» **Directions**
Reproduce the listing below from the line with "blue rolling pin: 1 -> 2" to the line with "white teddy bear: 10 -> 7", both lines included, character for character, minus any pictures.

» **Task data**
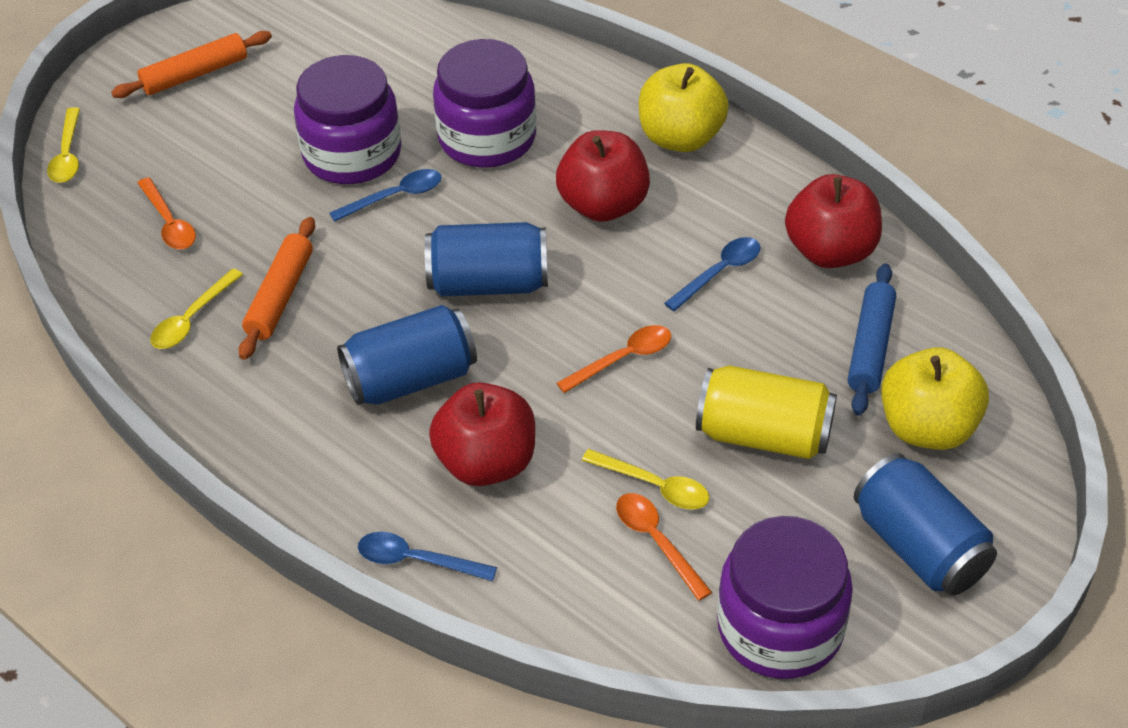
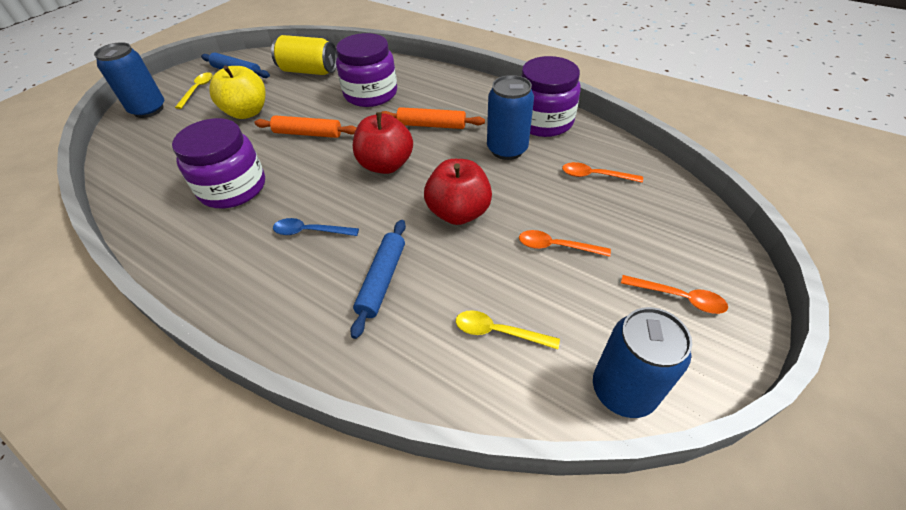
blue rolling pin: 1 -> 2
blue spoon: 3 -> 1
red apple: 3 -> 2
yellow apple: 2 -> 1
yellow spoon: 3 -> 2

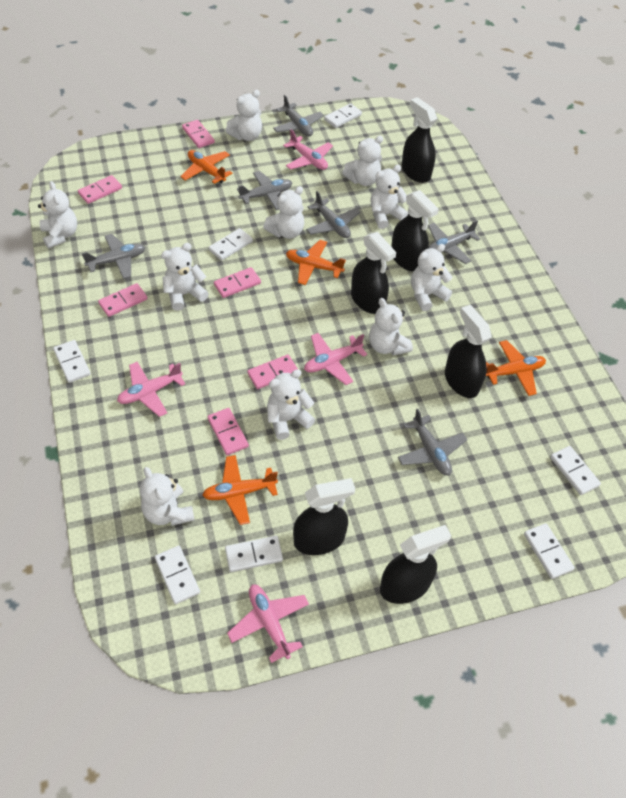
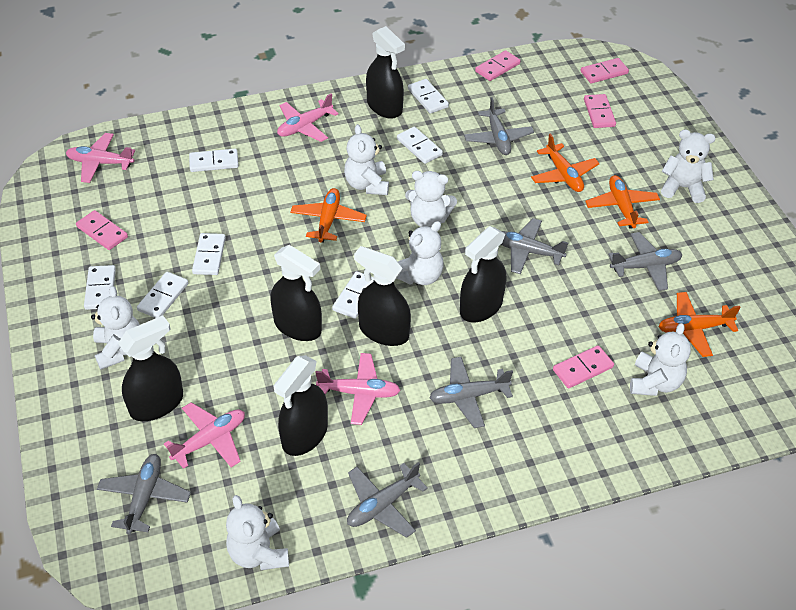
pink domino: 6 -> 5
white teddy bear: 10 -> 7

---

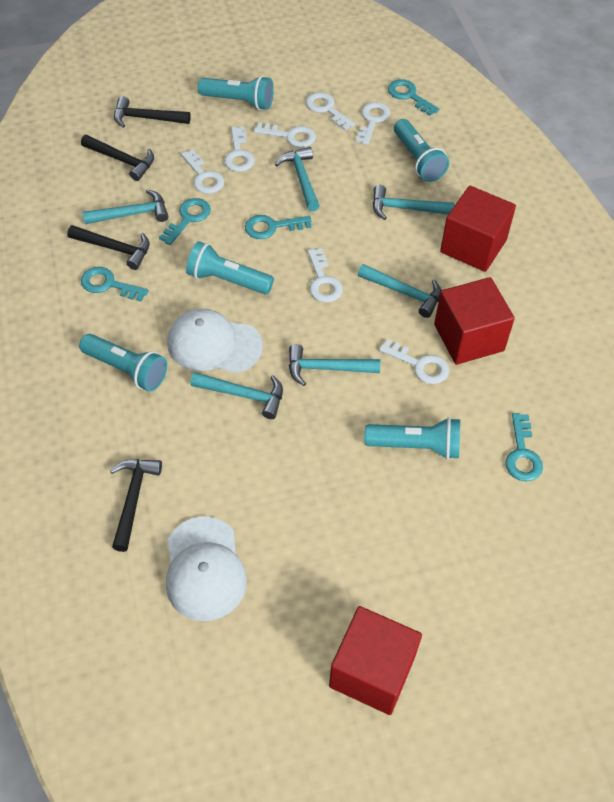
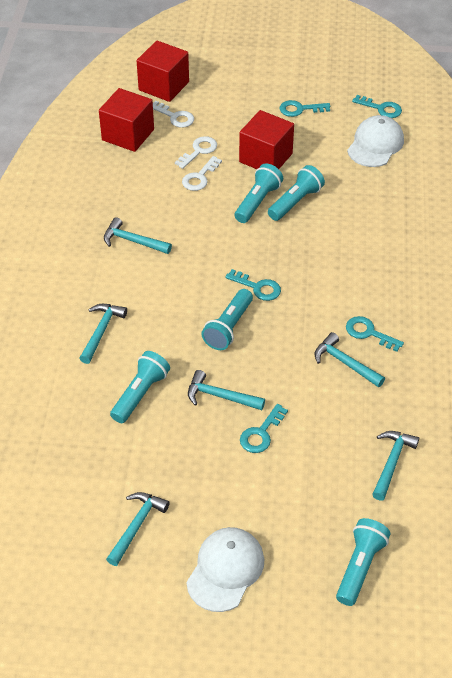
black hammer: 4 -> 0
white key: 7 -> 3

* * *

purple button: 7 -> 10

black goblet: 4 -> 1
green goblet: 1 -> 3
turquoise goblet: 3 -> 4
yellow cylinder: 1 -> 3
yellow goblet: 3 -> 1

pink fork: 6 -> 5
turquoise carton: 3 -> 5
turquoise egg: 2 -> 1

» **Exercise solution**
blue rolling pin: 1 -> 2
blue spoon: 3 -> 1
red apple: 3 -> 2
yellow apple: 2 -> 1
yellow spoon: 3 -> 2

pink domino: 6 -> 5
white teddy bear: 10 -> 7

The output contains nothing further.